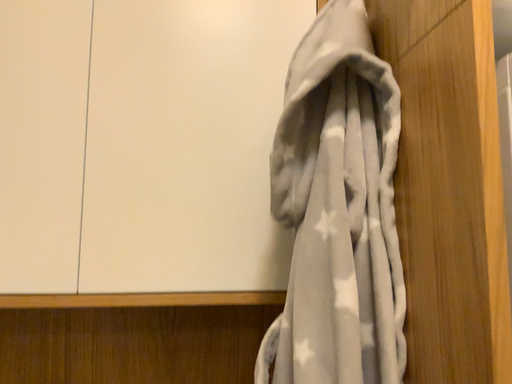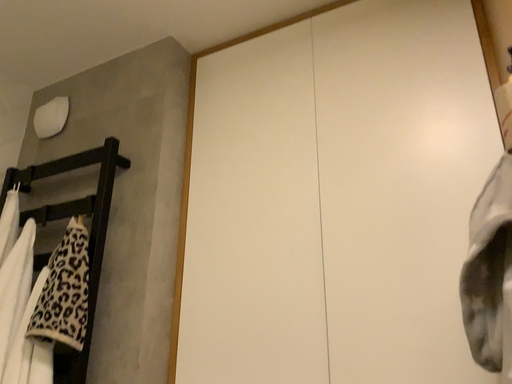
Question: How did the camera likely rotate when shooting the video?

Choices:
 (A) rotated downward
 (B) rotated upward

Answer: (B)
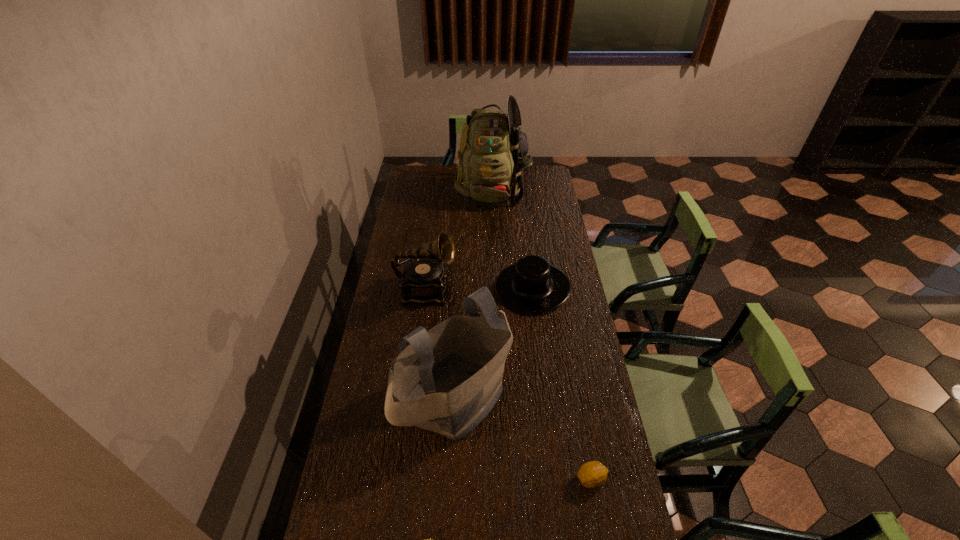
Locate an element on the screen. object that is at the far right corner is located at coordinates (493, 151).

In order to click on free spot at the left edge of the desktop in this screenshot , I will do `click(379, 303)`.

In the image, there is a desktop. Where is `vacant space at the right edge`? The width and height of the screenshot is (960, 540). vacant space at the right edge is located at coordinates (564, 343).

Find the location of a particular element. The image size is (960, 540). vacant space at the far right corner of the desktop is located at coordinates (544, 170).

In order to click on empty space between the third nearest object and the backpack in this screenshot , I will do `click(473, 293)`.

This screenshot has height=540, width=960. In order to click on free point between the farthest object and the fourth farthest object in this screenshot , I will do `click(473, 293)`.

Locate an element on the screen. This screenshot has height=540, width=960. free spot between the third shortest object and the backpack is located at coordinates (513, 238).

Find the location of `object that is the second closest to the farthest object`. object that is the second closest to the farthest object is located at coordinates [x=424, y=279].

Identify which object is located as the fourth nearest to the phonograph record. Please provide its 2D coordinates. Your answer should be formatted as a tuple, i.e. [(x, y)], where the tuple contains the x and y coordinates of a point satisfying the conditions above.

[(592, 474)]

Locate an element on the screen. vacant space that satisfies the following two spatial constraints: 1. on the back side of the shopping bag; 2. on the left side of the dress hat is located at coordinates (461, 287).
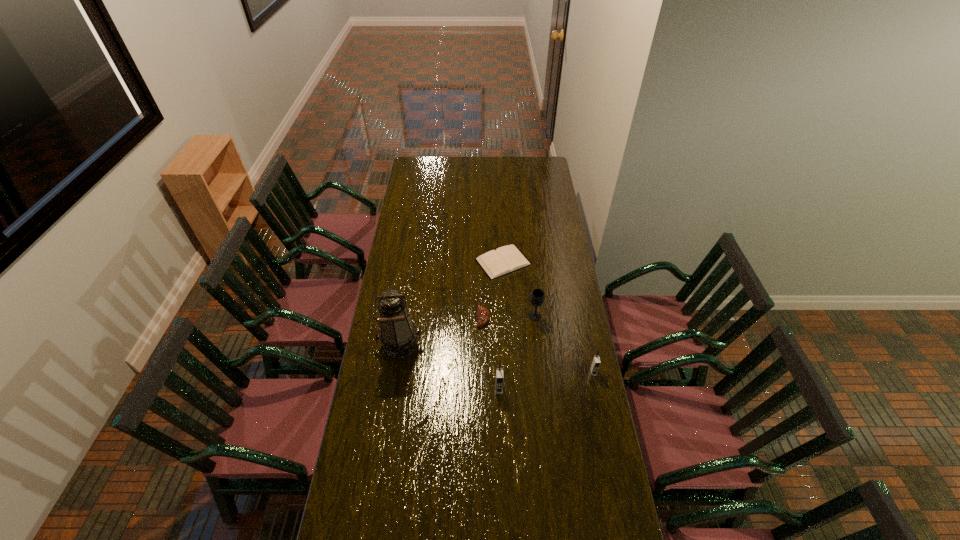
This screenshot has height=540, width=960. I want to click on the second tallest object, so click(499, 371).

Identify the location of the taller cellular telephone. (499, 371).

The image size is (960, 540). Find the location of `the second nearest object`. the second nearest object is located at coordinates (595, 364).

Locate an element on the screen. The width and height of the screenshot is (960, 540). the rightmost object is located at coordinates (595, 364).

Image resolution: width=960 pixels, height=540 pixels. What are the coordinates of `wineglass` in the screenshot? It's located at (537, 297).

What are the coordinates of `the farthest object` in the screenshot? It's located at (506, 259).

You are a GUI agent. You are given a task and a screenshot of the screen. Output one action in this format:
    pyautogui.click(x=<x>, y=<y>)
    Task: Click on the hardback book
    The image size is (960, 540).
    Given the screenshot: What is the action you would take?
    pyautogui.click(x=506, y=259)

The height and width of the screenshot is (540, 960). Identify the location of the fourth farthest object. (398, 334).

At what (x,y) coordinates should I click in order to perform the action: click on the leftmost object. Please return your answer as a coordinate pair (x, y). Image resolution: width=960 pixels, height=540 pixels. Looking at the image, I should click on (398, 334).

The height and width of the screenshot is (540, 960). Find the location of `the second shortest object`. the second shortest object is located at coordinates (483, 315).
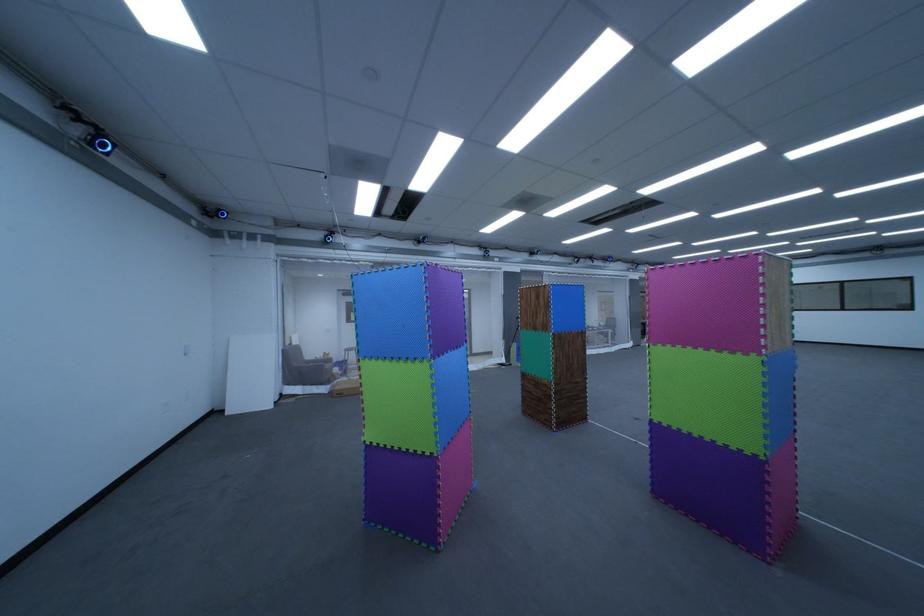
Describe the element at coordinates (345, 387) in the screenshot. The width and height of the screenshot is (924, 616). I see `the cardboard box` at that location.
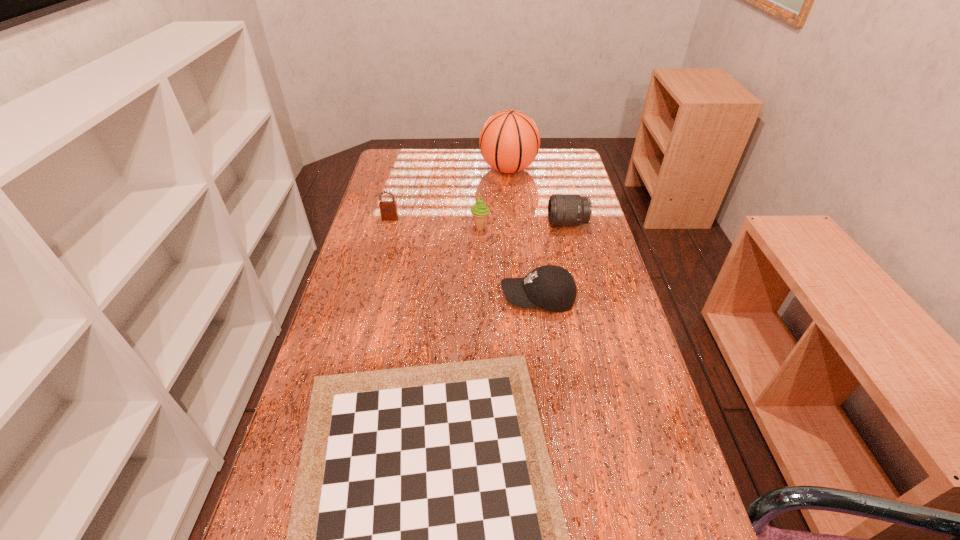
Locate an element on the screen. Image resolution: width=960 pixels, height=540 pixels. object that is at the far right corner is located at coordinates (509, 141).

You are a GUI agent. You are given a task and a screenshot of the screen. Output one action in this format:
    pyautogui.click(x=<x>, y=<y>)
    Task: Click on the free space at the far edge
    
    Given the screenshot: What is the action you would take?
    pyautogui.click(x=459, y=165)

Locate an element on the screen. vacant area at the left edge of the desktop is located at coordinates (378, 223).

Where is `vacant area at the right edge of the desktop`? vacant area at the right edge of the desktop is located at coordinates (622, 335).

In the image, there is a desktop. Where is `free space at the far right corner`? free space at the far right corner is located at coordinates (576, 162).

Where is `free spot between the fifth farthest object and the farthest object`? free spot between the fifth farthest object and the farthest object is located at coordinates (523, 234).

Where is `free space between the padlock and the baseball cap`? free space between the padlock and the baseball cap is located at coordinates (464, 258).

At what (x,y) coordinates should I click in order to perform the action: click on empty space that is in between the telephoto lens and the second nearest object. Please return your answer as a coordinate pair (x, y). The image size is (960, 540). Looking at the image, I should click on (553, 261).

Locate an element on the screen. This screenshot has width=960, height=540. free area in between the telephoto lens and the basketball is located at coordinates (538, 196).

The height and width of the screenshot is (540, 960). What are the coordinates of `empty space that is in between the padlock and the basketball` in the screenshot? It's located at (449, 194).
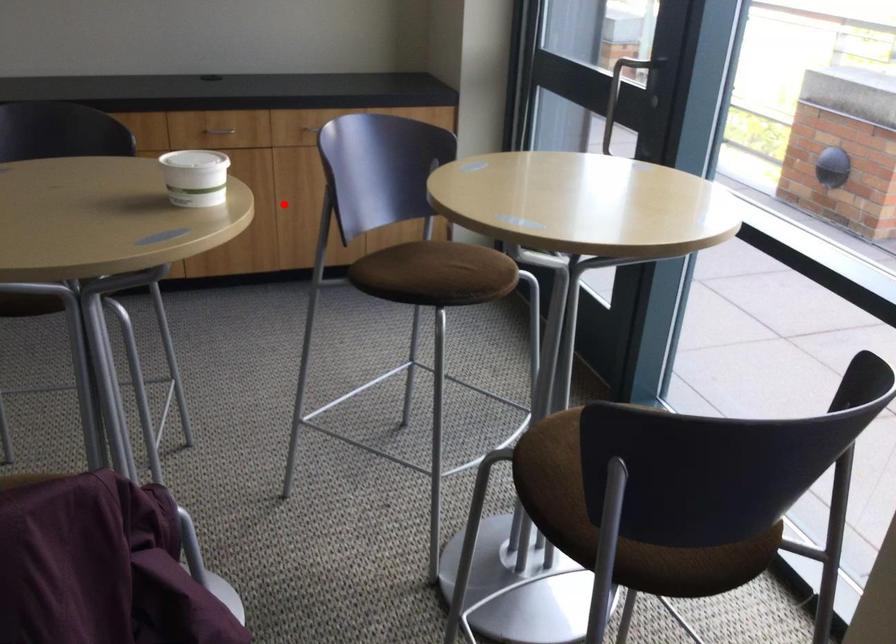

--

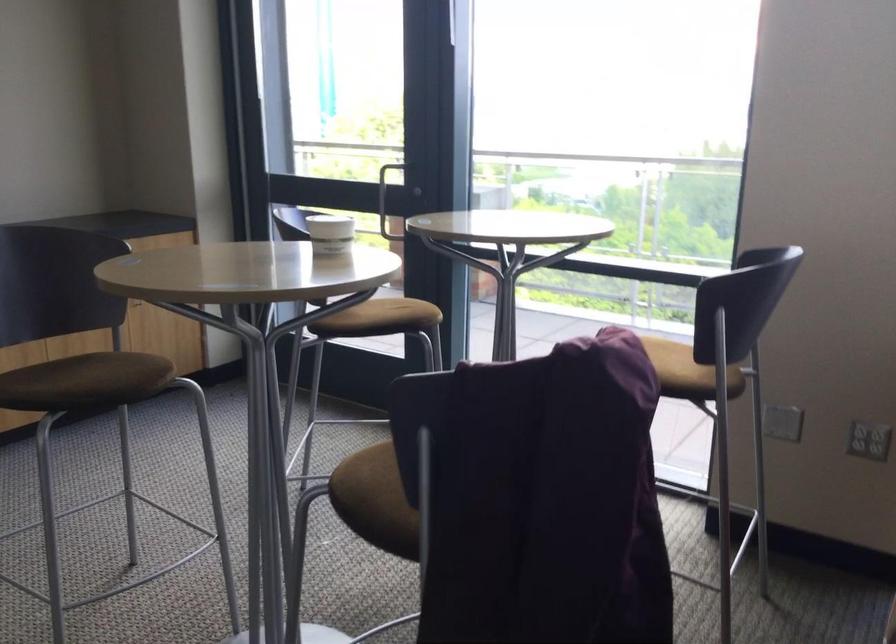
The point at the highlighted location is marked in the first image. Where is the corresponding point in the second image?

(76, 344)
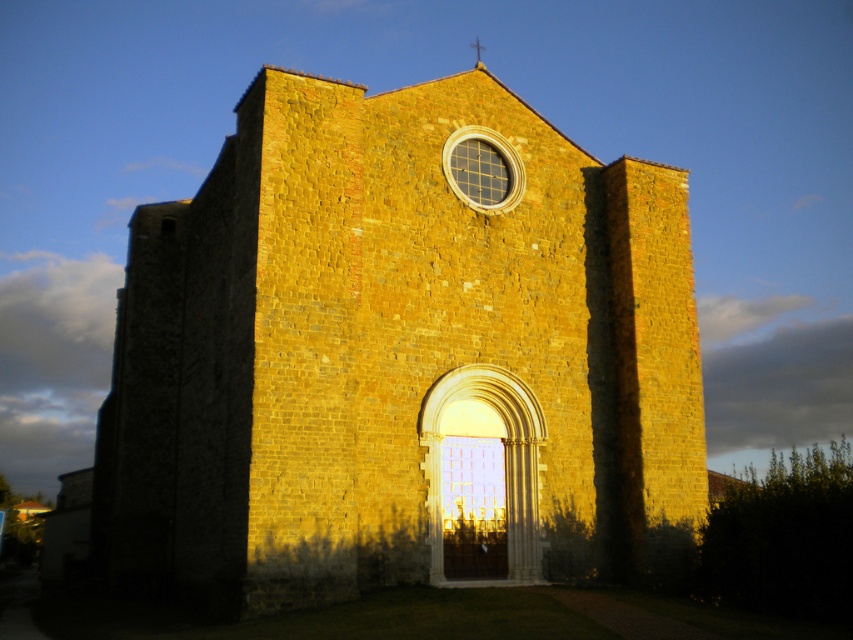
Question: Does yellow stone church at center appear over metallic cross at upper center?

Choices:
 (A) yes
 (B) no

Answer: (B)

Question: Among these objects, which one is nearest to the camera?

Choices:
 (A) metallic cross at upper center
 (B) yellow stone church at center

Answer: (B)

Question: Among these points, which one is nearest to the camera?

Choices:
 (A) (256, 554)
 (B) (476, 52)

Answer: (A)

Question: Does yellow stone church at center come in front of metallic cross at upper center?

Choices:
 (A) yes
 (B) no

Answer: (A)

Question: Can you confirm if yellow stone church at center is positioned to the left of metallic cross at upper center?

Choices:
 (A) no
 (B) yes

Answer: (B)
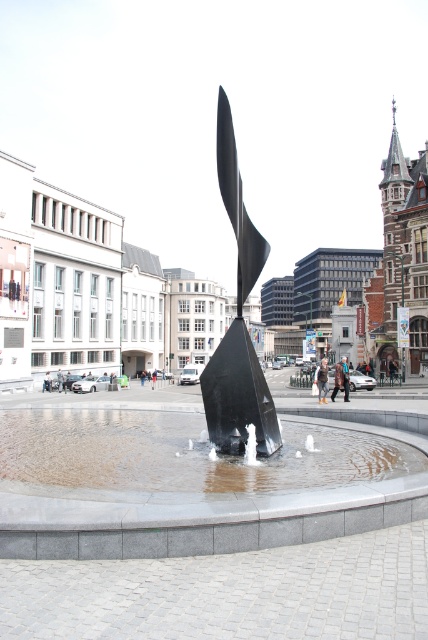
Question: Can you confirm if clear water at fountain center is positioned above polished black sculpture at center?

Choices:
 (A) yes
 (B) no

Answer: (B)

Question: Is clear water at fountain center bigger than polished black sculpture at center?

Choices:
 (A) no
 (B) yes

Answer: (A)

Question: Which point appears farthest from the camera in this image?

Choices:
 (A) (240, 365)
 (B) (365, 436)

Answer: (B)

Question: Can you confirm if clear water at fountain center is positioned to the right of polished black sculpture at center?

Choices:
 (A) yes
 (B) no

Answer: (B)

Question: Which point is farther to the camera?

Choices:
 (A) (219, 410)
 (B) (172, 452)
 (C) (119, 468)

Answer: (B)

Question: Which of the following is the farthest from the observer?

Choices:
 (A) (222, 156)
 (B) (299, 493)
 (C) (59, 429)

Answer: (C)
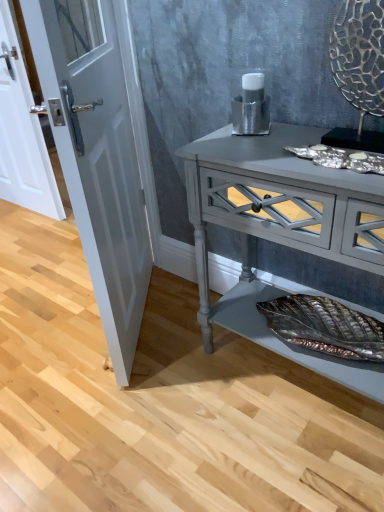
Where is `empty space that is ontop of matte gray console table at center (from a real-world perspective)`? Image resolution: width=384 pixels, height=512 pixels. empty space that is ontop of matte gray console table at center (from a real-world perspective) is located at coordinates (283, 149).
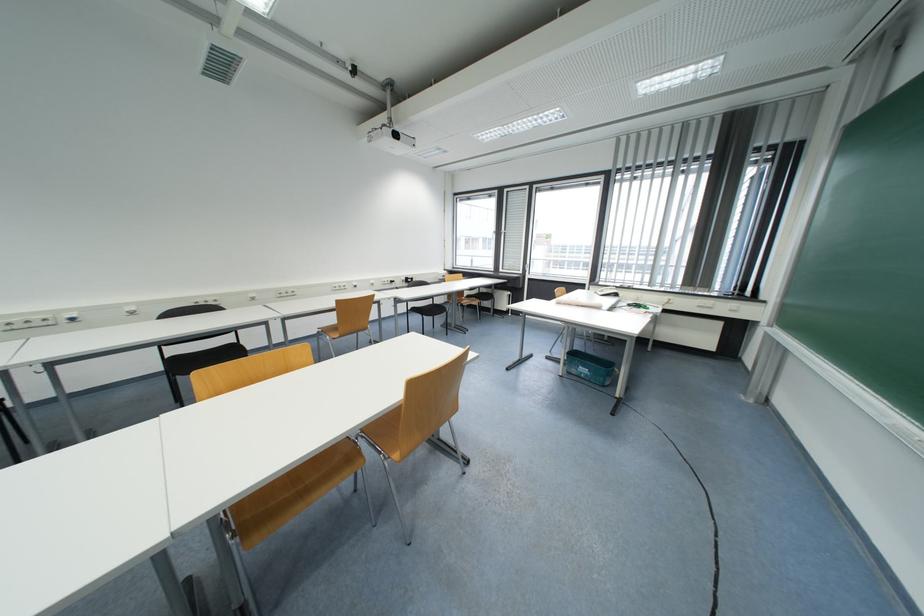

Required action: Copy the records above word for word, starting at the line that contains "coordinates (464, 258)." and stopping after the line that contains "coordinates (538, 196).".

Answer to the problem:
Where is `free space between the padlock and the baseball cap`? free space between the padlock and the baseball cap is located at coordinates (464, 258).

At what (x,y) coordinates should I click in order to perform the action: click on empty space that is in between the telephoto lens and the second nearest object. Please return your answer as a coordinate pair (x, y). The image size is (960, 540). Looking at the image, I should click on (553, 261).

Locate an element on the screen. This screenshot has width=960, height=540. free area in between the telephoto lens and the basketball is located at coordinates (538, 196).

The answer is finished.